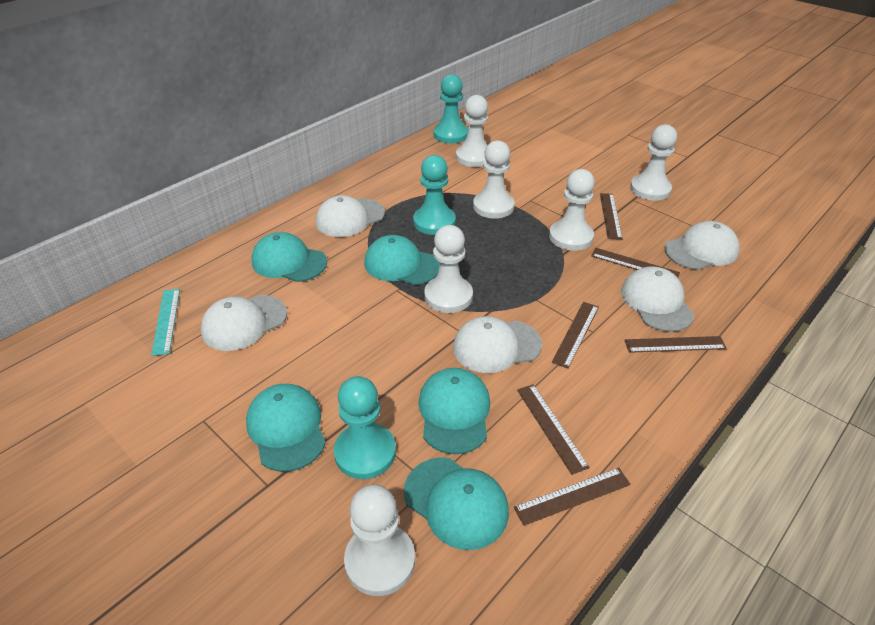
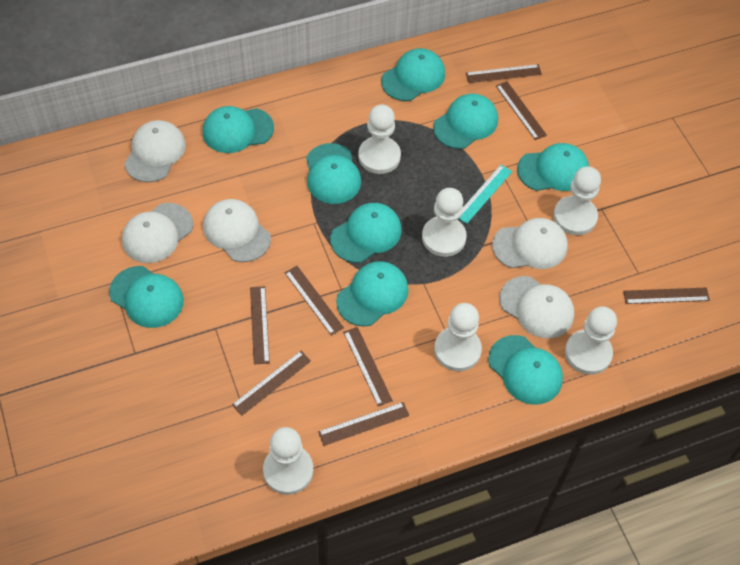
brown ruler: 6 -> 8
turquoise cap: 5 -> 9
turquoise pawn: 3 -> 0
────────────────────
Exactly as written above, print every line of the data but not its pictures.

__EXERCISE SOLUTION__
brown ruler: 6 -> 8
turquoise cap: 5 -> 9
turquoise pawn: 3 -> 0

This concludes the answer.